**YOUR ASSIGNMENT:** An exact reproduction of all the entries is the expected answer.

**SOURCE INFORMATION:**
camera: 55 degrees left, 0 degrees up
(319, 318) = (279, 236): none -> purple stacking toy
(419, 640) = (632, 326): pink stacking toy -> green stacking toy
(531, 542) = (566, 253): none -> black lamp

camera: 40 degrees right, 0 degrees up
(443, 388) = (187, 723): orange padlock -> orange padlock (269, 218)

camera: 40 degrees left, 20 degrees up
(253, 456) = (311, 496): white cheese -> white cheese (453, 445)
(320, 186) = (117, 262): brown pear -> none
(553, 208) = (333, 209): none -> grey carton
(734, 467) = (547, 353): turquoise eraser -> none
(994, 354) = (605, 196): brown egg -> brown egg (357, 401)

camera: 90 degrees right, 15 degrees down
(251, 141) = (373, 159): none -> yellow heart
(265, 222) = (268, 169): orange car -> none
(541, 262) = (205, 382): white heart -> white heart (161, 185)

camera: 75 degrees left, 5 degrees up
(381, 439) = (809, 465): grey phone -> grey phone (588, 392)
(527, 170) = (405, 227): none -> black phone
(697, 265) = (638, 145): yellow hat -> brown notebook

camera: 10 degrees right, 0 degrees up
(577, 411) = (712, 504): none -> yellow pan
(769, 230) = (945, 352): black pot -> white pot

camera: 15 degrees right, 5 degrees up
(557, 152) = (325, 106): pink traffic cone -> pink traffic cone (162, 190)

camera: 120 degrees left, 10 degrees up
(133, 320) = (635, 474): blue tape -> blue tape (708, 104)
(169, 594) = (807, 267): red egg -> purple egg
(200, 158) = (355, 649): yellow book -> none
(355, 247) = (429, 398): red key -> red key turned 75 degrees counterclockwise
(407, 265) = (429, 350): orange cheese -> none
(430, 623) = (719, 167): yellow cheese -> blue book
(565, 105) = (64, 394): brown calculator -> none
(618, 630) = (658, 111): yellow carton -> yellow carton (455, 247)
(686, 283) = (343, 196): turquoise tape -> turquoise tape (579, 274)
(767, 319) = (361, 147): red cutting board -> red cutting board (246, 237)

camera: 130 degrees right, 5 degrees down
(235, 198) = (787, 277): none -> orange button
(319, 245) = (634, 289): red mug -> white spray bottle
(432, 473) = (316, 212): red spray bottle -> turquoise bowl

**RESPONSE BOX:**
camera: 55 degrees left, 0 degrees up
(319, 318) = (279, 236): none -> purple stacking toy
(419, 640) = (632, 326): pink stacking toy -> green stacking toy
(531, 542) = (566, 253): none -> black lamp

camera: 40 degrees right, 0 degrees up
(443, 388) = (187, 723): orange padlock -> orange padlock (269, 218)

camera: 40 degrees left, 20 degrees up
(253, 456) = (311, 496): white cheese -> white cheese (453, 445)
(320, 186) = (117, 262): brown pear -> none
(553, 208) = (333, 209): none -> grey carton
(734, 467) = (547, 353): turquoise eraser -> none
(994, 354) = (605, 196): brown egg -> brown egg (357, 401)

camera: 90 degrees right, 15 degrees down
(251, 141) = (373, 159): none -> yellow heart
(265, 222) = (268, 169): orange car -> none
(541, 262) = (205, 382): white heart -> white heart (161, 185)

camera: 75 degrees left, 5 degrees up
(381, 439) = (809, 465): grey phone -> grey phone (588, 392)
(527, 170) = (405, 227): none -> black phone
(697, 265) = (638, 145): yellow hat -> brown notebook

camera: 10 degrees right, 0 degrees up
(577, 411) = (712, 504): none -> yellow pan
(769, 230) = (945, 352): black pot -> white pot

camera: 15 degrees right, 5 degrees up
(557, 152) = (325, 106): pink traffic cone -> pink traffic cone (162, 190)

camera: 120 degrees left, 10 degrees up
(133, 320) = (635, 474): blue tape -> blue tape (708, 104)
(169, 594) = (807, 267): red egg -> purple egg
(200, 158) = (355, 649): yellow book -> none
(355, 247) = (429, 398): red key -> red key turned 75 degrees counterclockwise
(407, 265) = (429, 350): orange cheese -> none
(430, 623) = (719, 167): yellow cheese -> blue book
(565, 105) = (64, 394): brown calculator -> none
(618, 630) = (658, 111): yellow carton -> yellow carton (455, 247)
(686, 283) = (343, 196): turquoise tape -> turquoise tape (579, 274)
(767, 319) = (361, 147): red cutting board -> red cutting board (246, 237)

camera: 130 degrees right, 5 degrees down
(235, 198) = (787, 277): none -> orange button
(319, 245) = (634, 289): red mug -> white spray bottle
(432, 473) = (316, 212): red spray bottle -> turquoise bowl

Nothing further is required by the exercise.